Goal of the exercise: Beginning at the line containing "purple tile E6" in the material below and ending at the line containing "red brick G5:G6", return each line exactly and add nothing.

**** Data records ****

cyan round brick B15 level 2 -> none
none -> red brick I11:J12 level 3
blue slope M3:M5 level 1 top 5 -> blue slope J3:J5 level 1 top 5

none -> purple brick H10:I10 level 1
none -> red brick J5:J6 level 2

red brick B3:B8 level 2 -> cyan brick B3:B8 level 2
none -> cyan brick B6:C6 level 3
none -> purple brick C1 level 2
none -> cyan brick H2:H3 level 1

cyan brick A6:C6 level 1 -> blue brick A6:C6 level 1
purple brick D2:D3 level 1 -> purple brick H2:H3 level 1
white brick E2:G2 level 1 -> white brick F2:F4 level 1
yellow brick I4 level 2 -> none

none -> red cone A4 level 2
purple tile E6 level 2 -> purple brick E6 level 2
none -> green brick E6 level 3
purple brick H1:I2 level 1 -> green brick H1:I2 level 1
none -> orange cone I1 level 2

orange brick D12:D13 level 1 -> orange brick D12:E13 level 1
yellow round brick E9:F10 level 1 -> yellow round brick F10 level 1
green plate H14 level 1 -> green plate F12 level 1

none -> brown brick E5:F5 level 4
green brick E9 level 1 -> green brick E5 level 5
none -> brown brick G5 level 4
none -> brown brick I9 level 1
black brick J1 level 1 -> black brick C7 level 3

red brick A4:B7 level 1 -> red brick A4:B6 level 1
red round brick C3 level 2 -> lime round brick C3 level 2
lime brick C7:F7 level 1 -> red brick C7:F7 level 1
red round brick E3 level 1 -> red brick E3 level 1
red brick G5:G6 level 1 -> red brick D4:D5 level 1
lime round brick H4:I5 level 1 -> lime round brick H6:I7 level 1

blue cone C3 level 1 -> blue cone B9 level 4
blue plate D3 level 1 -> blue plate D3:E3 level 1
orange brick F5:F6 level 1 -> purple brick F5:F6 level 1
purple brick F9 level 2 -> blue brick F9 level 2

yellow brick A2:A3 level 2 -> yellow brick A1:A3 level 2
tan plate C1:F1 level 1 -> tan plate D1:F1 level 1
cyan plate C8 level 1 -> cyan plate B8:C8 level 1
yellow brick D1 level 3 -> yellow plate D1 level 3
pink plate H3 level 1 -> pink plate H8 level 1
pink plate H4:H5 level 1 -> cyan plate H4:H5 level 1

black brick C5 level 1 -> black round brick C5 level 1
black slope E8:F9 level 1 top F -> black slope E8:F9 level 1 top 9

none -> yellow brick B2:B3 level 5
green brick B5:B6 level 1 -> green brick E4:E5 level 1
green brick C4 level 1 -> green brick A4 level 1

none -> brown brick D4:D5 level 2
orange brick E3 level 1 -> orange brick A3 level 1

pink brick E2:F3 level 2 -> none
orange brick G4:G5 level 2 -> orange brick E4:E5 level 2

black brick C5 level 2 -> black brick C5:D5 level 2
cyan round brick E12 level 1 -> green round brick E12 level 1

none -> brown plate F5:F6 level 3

****

Result below:
purple tile E6 level 2 -> purple brick E6 level 2
none -> green brick E6 level 3
purple brick H1:I2 level 1 -> green brick H1:I2 level 1
none -> orange cone I1 level 2

orange brick D12:D13 level 1 -> orange brick D12:E13 level 1
yellow round brick E9:F10 level 1 -> yellow round brick F10 level 1
green plate H14 level 1 -> green plate F12 level 1

none -> brown brick E5:F5 level 4
green brick E9 level 1 -> green brick E5 level 5
none -> brown brick G5 level 4
none -> brown brick I9 level 1
black brick J1 level 1 -> black brick C7 level 3

red brick A4:B7 level 1 -> red brick A4:B6 level 1
red round brick C3 level 2 -> lime round brick C3 level 2
lime brick C7:F7 level 1 -> red brick C7:F7 level 1
red round brick E3 level 1 -> red brick E3 level 1
red brick G5:G6 level 1 -> red brick D4:D5 level 1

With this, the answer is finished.